▶ _Description of the task_:
Return every line of the listing that includes the string "verde".
::: Records for this exercise :::
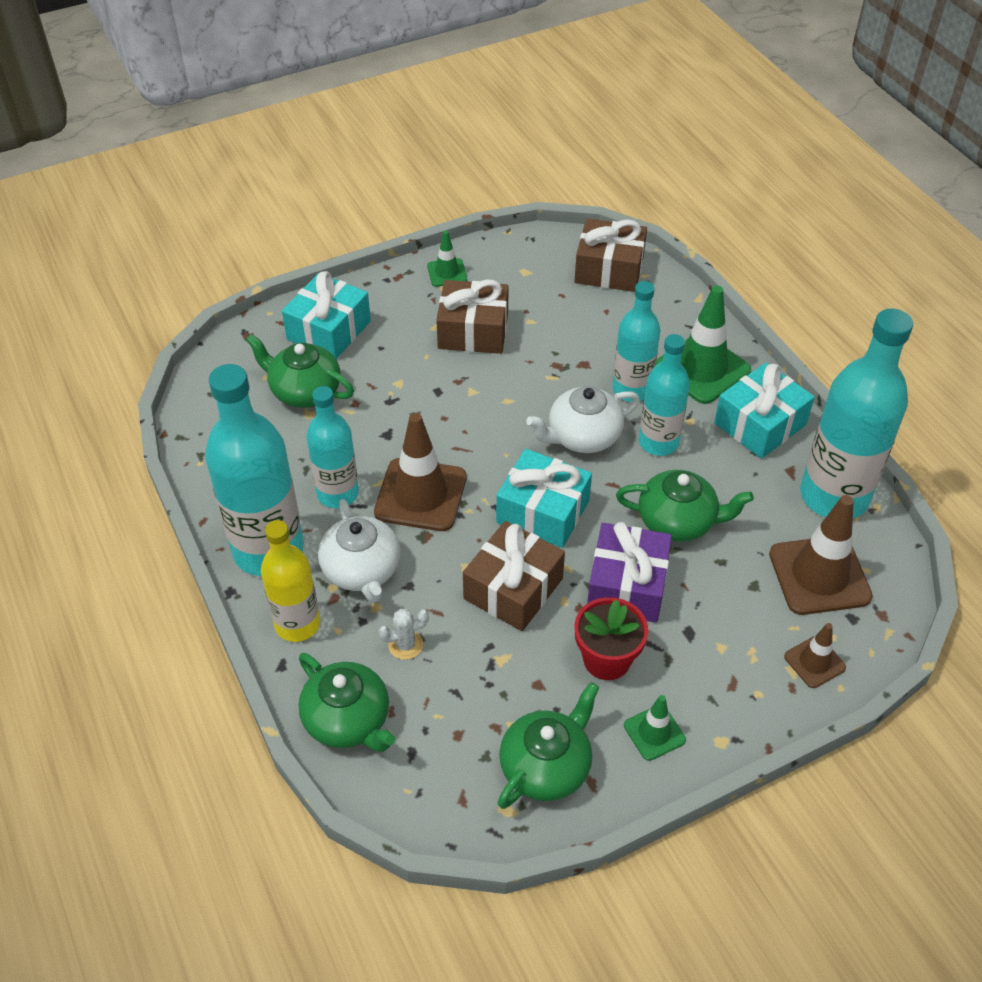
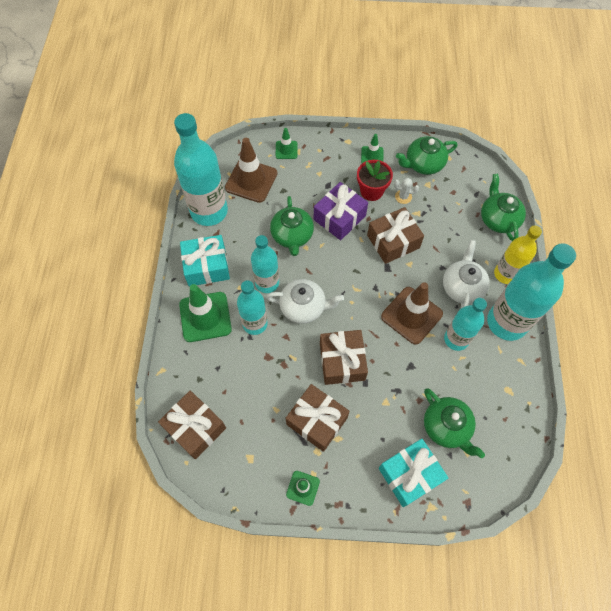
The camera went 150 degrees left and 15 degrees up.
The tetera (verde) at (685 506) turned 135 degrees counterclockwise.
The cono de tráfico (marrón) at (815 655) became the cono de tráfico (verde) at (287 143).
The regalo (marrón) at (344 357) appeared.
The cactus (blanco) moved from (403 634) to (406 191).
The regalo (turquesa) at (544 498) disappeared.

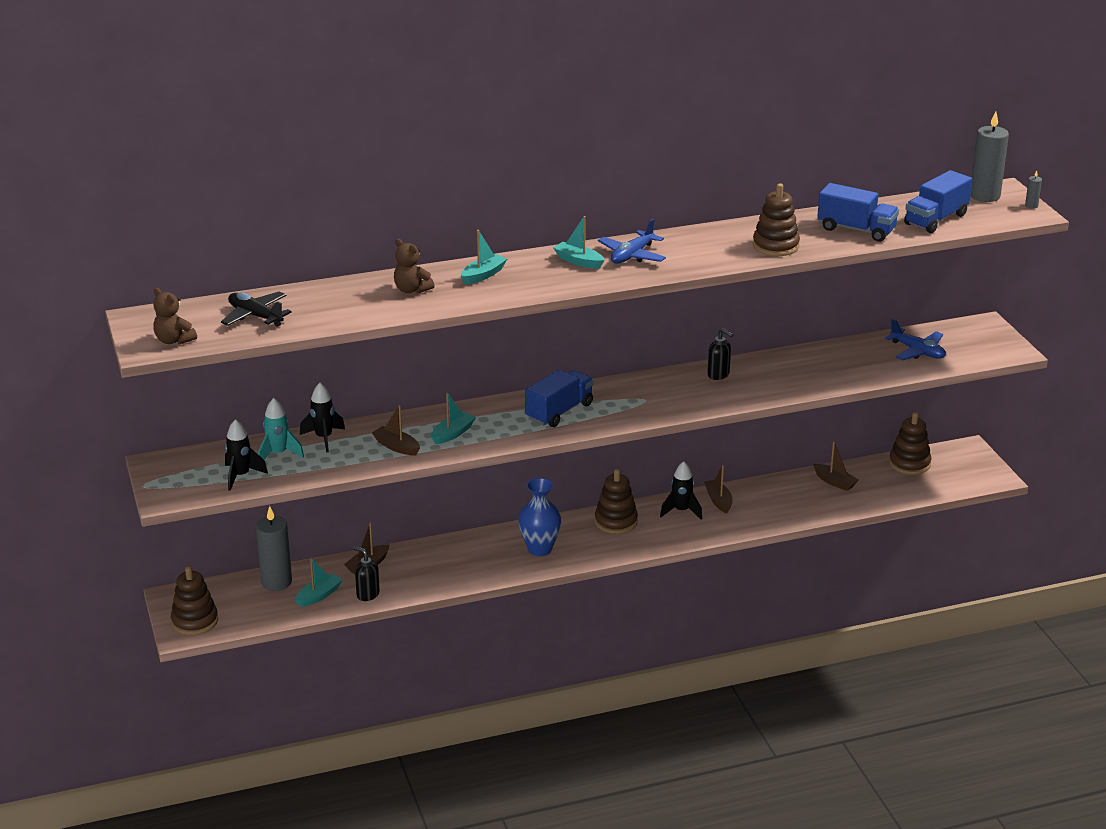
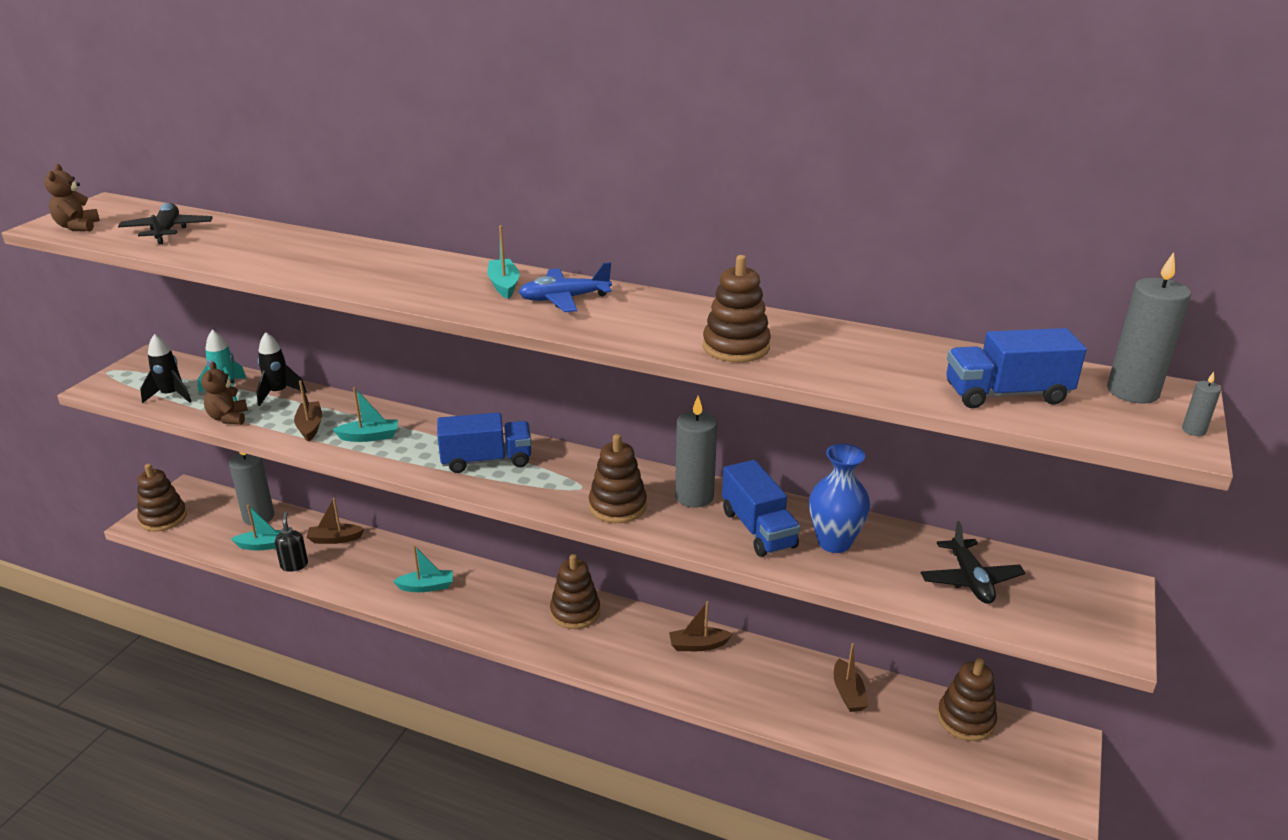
The camera went 40 degrees right and 0 degrees up.
The osito (marrón) moved from (414 266) to (224 393).
The barco (turquesa) moved from (484 257) to (423 568).
The juguete apilable (marrón) at (618 478) appeared.
The barco (marrón) at (718 489) turned 120 degrees counterclockwise.
The dispensador de jabón (negro) at (720 354) was replaced by the vela (gris) at (696 452).
The camión (azul) moved from (858 212) to (761 508).
The florero (azul) moved from (539 517) to (839 498).
The avión (azul) at (915 339) became the avión (negro) at (973 562).
The cohete (negro) at (681 490) disappeared.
:::
▶ _Answer to this task_:
The tetera (verde) at (685 506) turned 135 degrees counterclockwise.
The cono de tráfico (marrón) at (815 655) became the cono de tráfico (verde) at (287 143).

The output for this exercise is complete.